Action item
If a line in the material below has the string "none", copy it out.

Segment Start: Data supplied

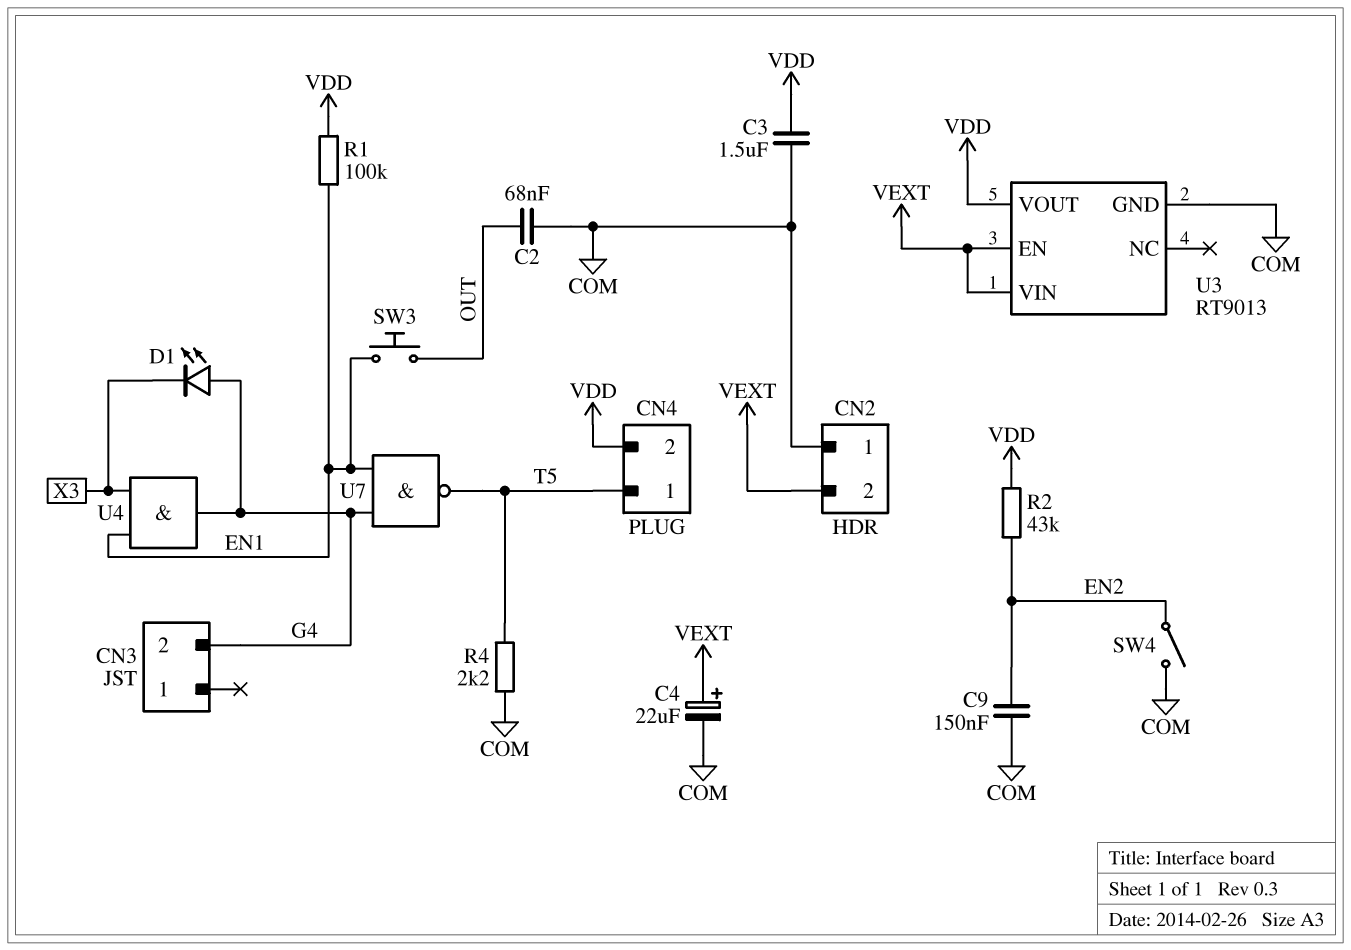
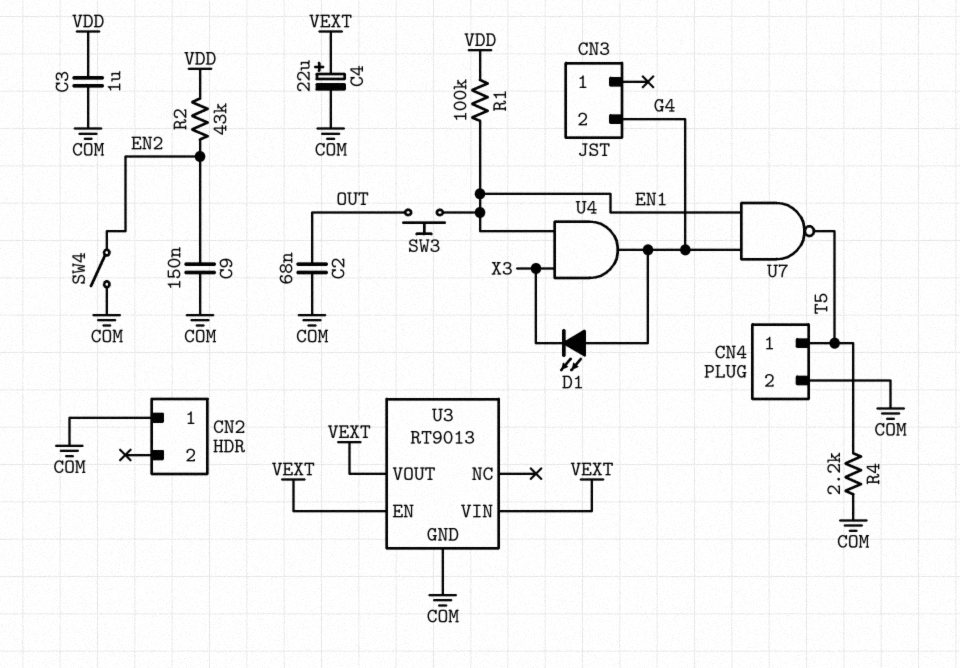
C3: 1.5uF (COM, VDD) -> 1uF (COM, VDD)
CN2 pin 2: VEXT -> none
CN4 pin 2: VDD -> COM
U3 pin VOUT: VDD -> VEXT

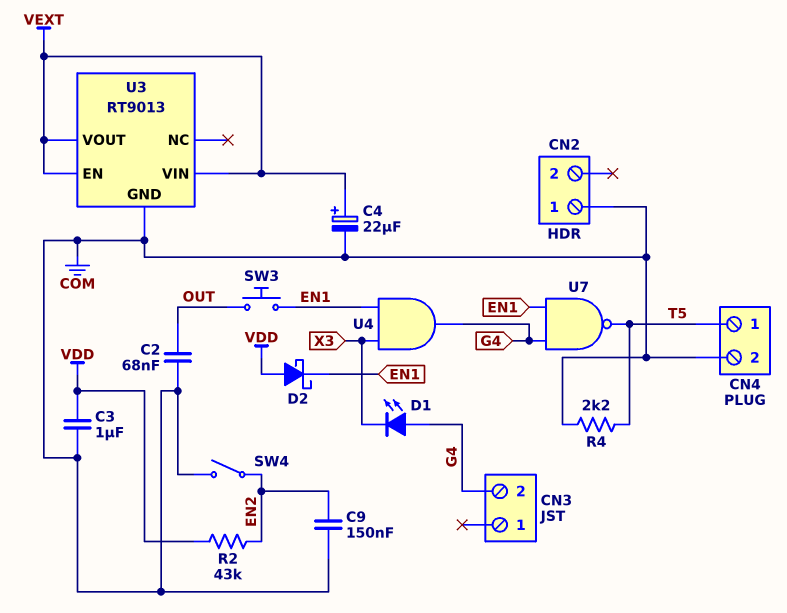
D2: none -> schottky (A VDD, K EN1)
R1: 100k (EN1, VDD) -> none

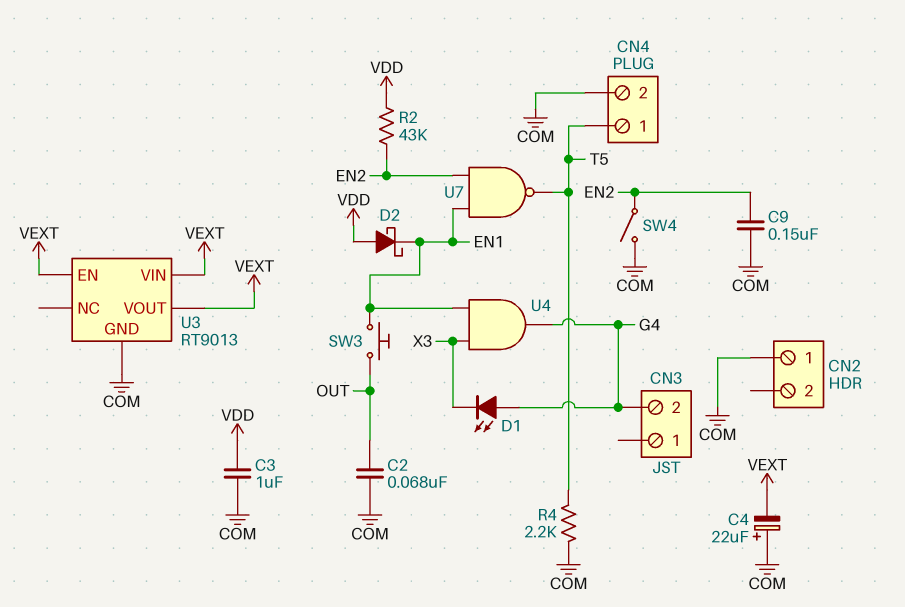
C4: 22uF (plus VEXT, minus COM) -> 22uF (plus COM, minus VEXT)
U7: NAND (in EN1, in G4, out T5) -> NAND (in EN1, in EN2, out T5)

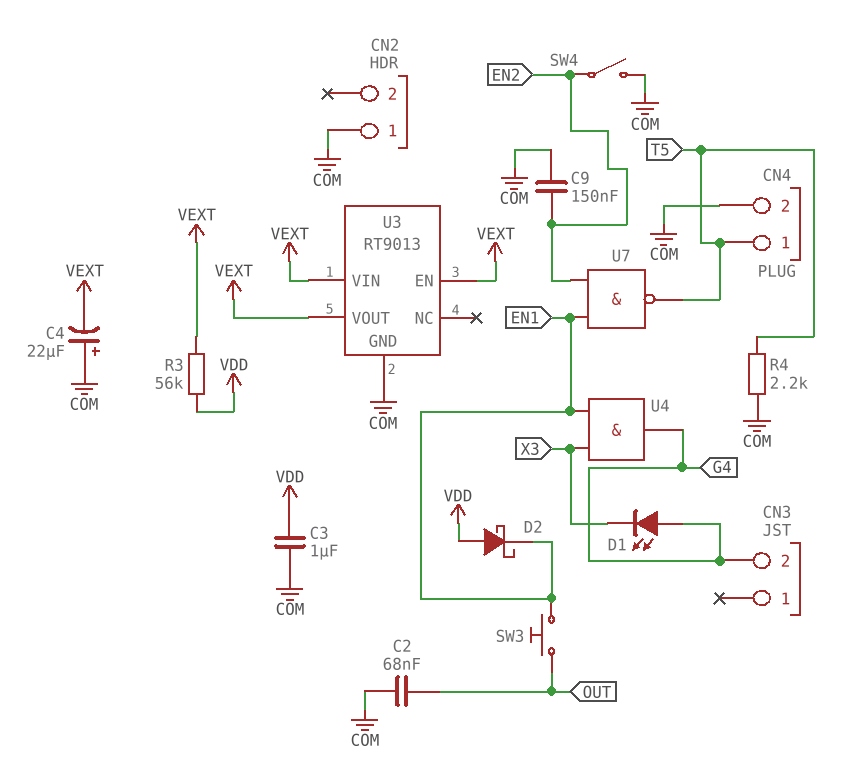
R2: 43k (EN2, VDD) -> none
R3: none -> 56k (VDD, VEXT)

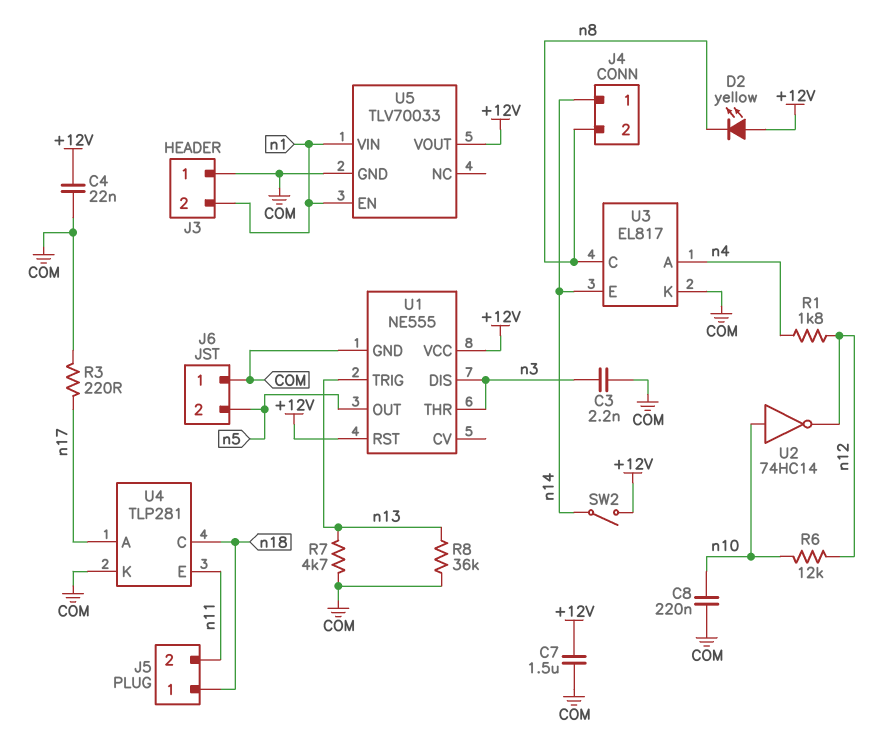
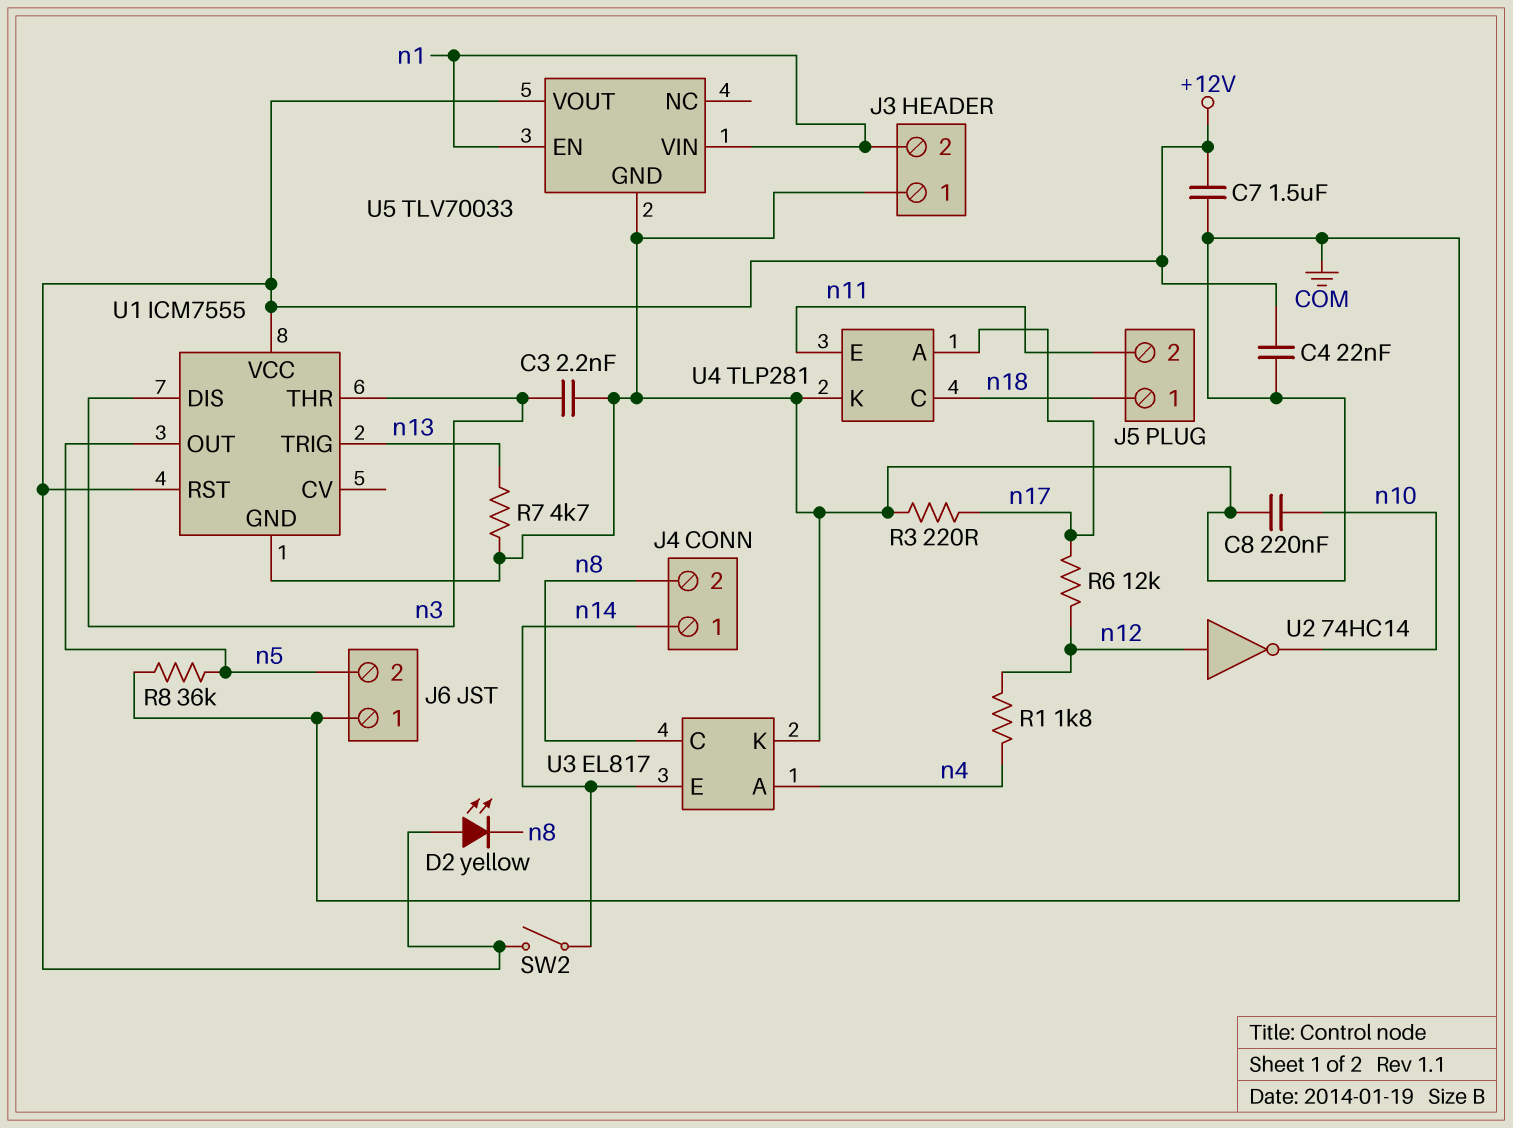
R6: 12k (n10, n12) -> 12k (n12, n17)
R8: 36k (COM, n13) -> 36k (COM, n5)
U1: NE555 -> ICM7555
U2: NOT 74HC14 (in n10, out n12) -> NOT 74HC14 (in n12, out n10)

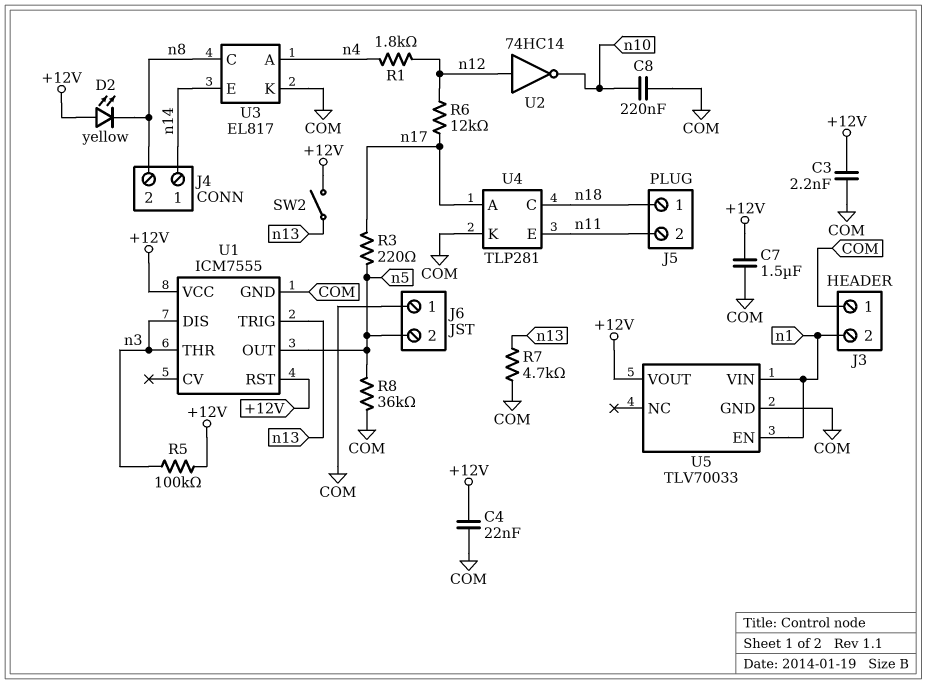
C3: 2.2nF (COM, n3) -> 2.2nF (+12V, COM)
R3: 220 (COM, n17) -> 220 (n5, n17)
R5: none -> 100k (+12V, n3)
SW2: switch (+12V, n14) -> switch (+12V, n13)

Segment End: Data supplied

Written response
CN2 pin 2: VEXT -> none
D2: none -> schottky (A VDD, K EN1)
R1: 100k (EN1, VDD) -> none
R2: 43k (EN2, VDD) -> none
R3: none -> 56k (VDD, VEXT)
R5: none -> 100k (+12V, n3)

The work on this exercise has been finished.